EXTRACTED DATA below:
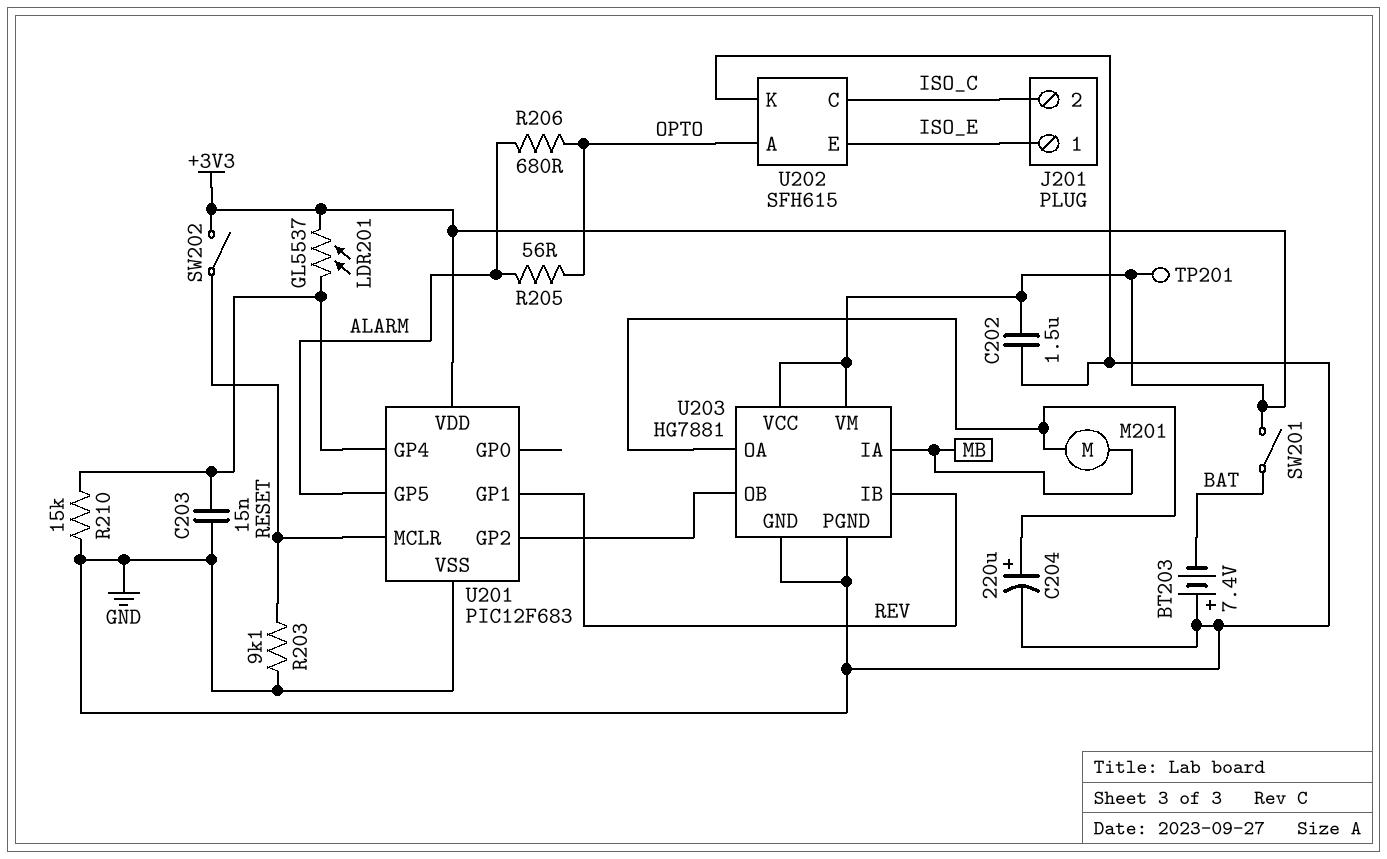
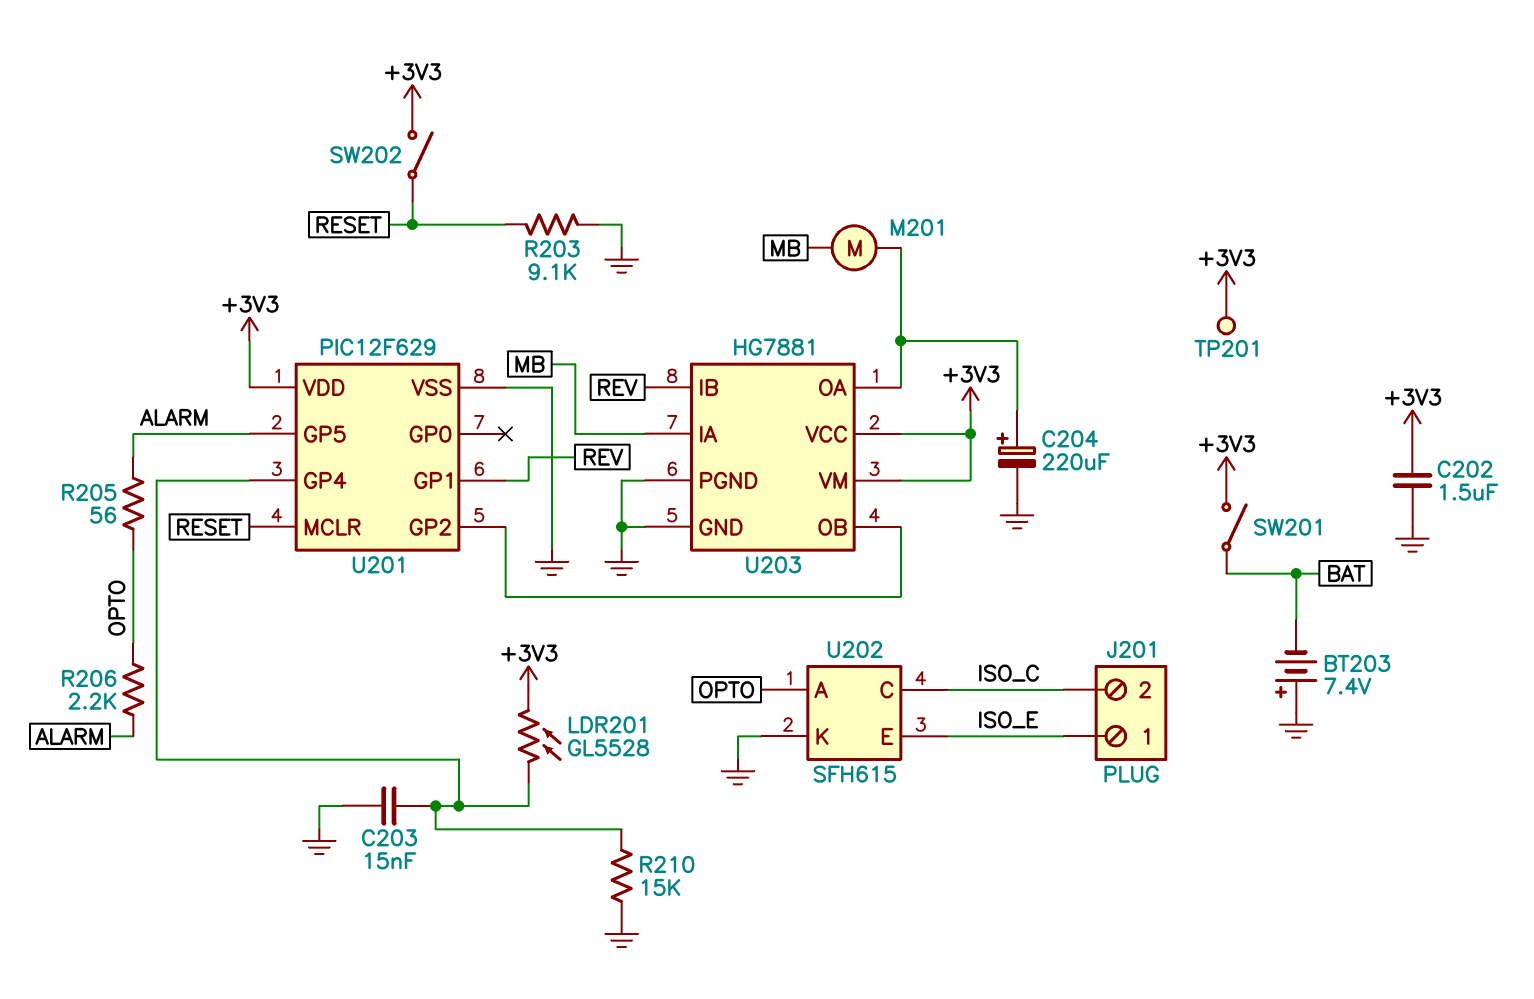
LDR201: GL5537 (+3V3, U201/GP4) -> GL5528 (+3V3, U201/GP4)
R206: 680 (ALARM, OPTO) -> 2.2k (ALARM, OPTO)
U201: PIC12F683 -> PIC12F629

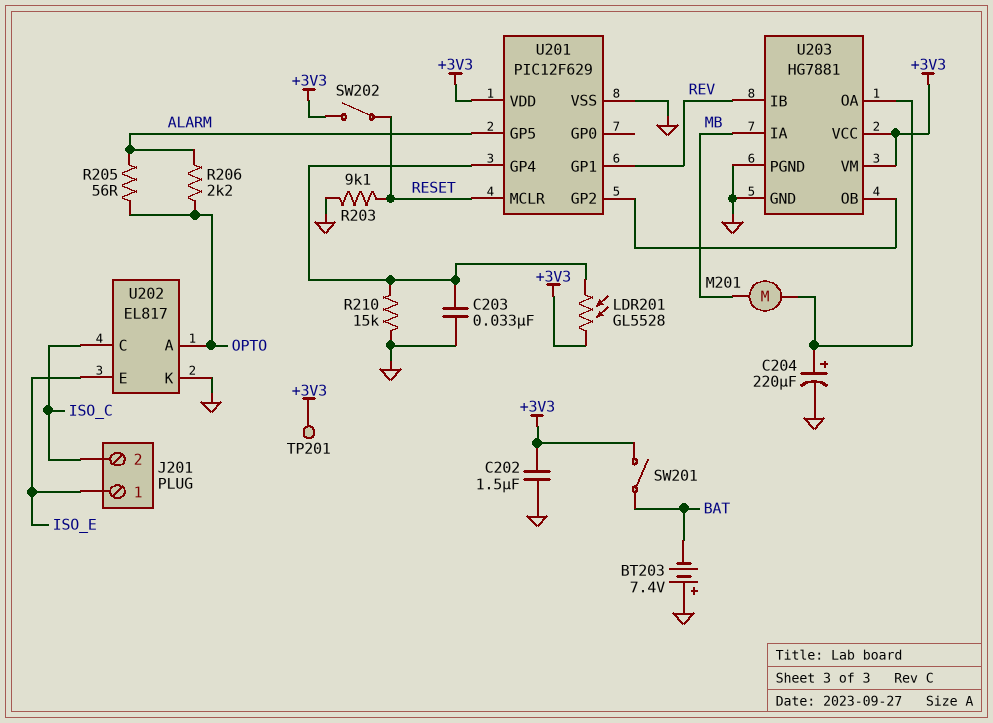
C203: 15nF (GND, U201/GP4) -> 33nF (GND, U201/GP4)
U202: SFH615 -> EL817

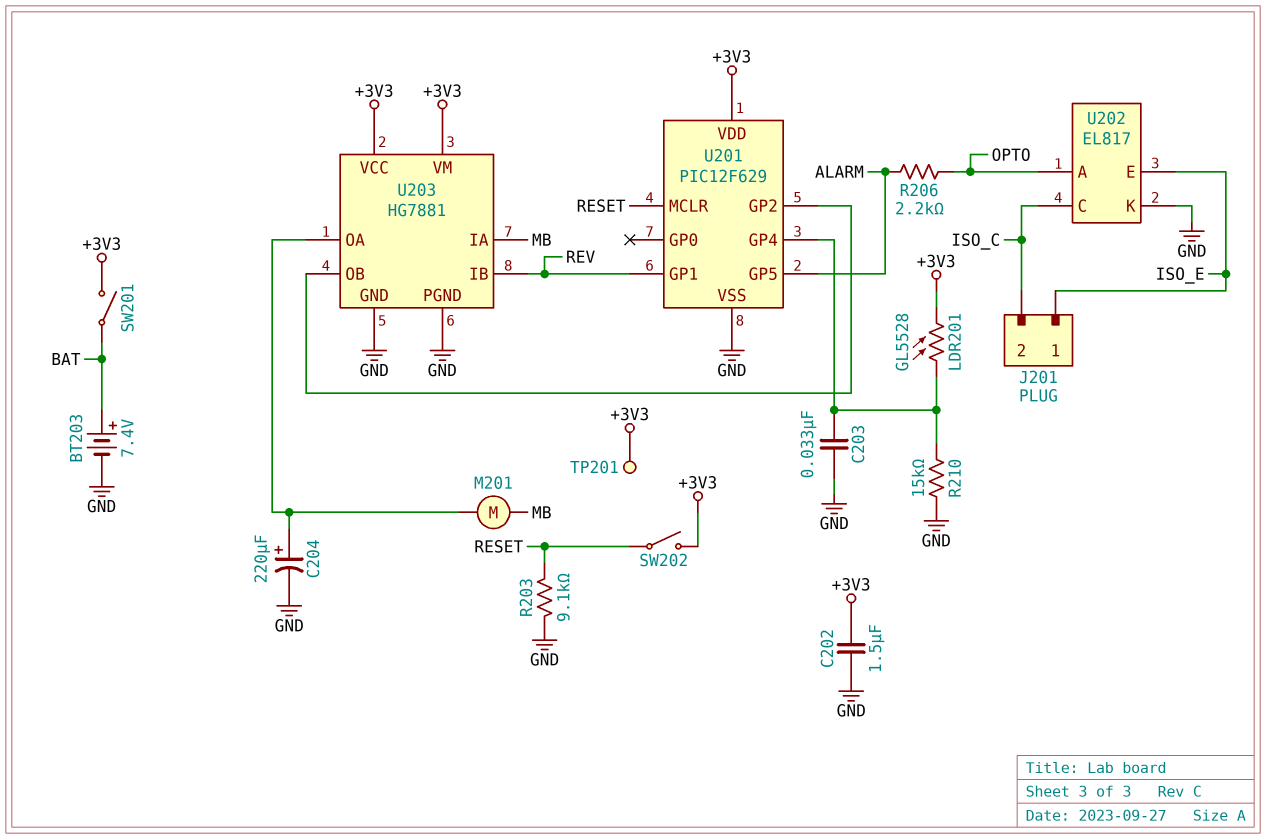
BT203: 7.4V (plus GND, minus BAT) -> 7.4V (plus BAT, minus GND)
R205: 56 (ALARM, OPTO) -> none

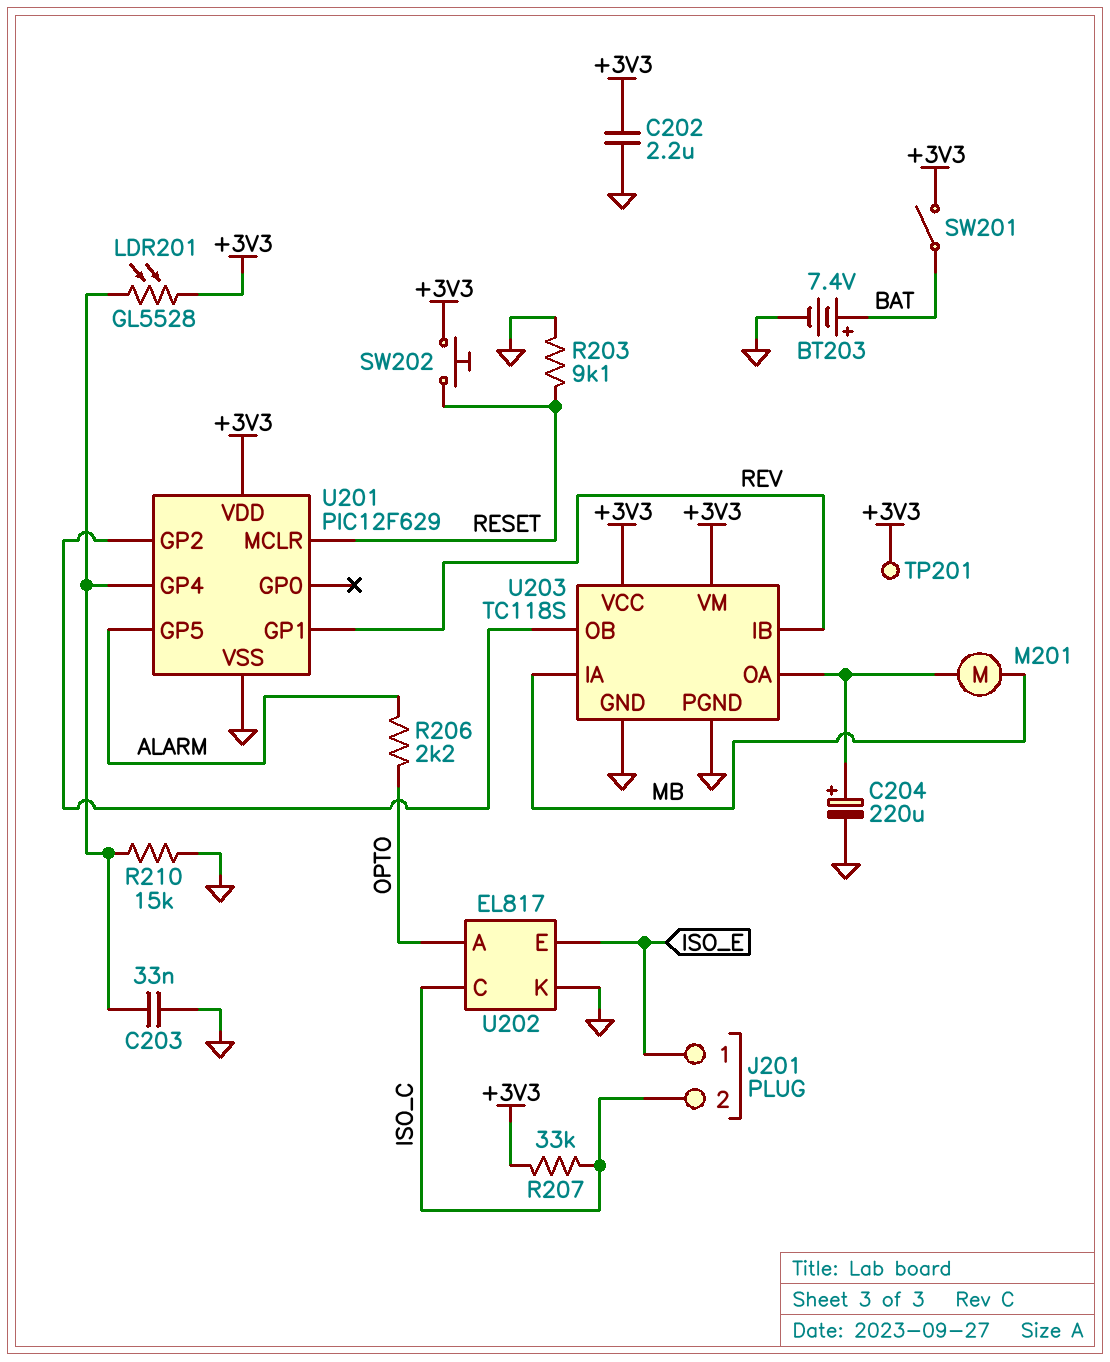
C202: 1.5uF (+3V3, GND) -> 2.2uF (+3V3, GND)
R207: none -> 33k (+3V3, ISO_C)
SW202: switch (+3V3, RESET) -> button (+3V3, RESET)
U203: HG7881 -> TC118S

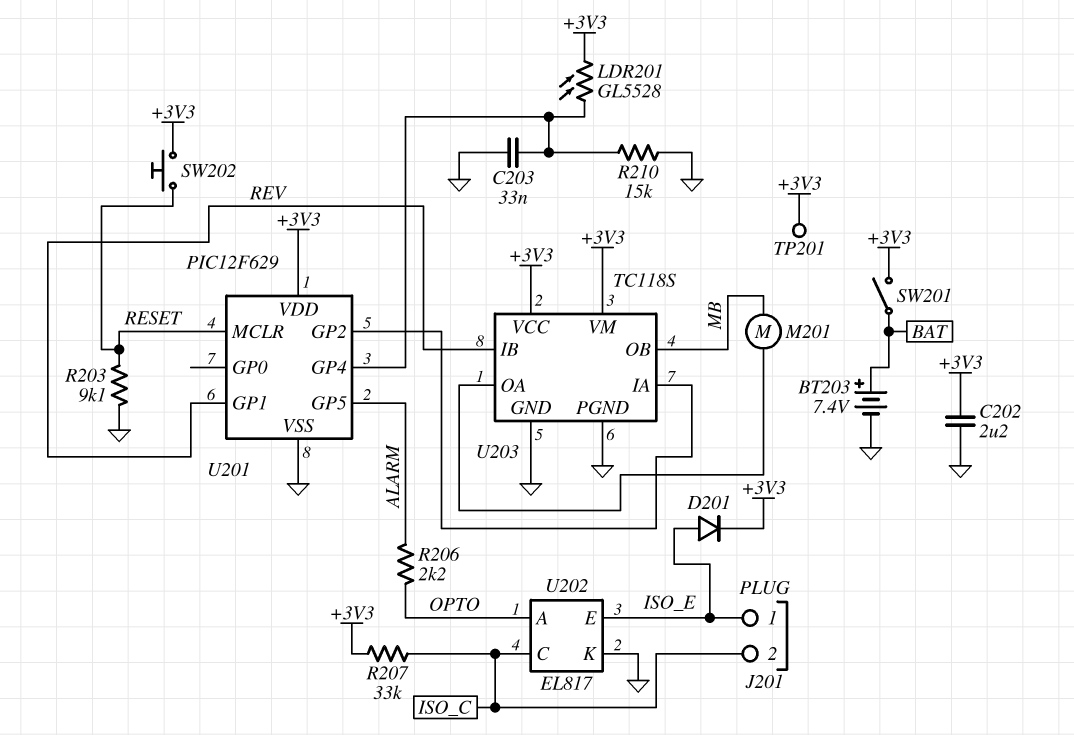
C204: 220uF (plus U203/OA, minus GND) -> none
D201: none -> diode (A ISO_E, K +3V3)
U203 pin IA: MB -> U201/GP2
U203 pin OB: U201/GP2 -> MB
End of EXTRACTED DATA.
> [PROBLEM TO SOLVE] Could the entries above be written out word for word, with no pictures?

> [REPLY TO THE EXERCISE]
LDR201: GL5537 (+3V3, U201/GP4) -> GL5528 (+3V3, U201/GP4)
R206: 680 (ALARM, OPTO) -> 2.2k (ALARM, OPTO)
U201: PIC12F683 -> PIC12F629

C203: 15nF (GND, U201/GP4) -> 33nF (GND, U201/GP4)
U202: SFH615 -> EL817

BT203: 7.4V (plus GND, minus BAT) -> 7.4V (plus BAT, minus GND)
R205: 56 (ALARM, OPTO) -> none

C202: 1.5uF (+3V3, GND) -> 2.2uF (+3V3, GND)
R207: none -> 33k (+3V3, ISO_C)
SW202: switch (+3V3, RESET) -> button (+3V3, RESET)
U203: HG7881 -> TC118S

C204: 220uF (plus U203/OA, minus GND) -> none
D201: none -> diode (A ISO_E, K +3V3)
U203 pin IA: MB -> U201/GP2
U203 pin OB: U201/GP2 -> MB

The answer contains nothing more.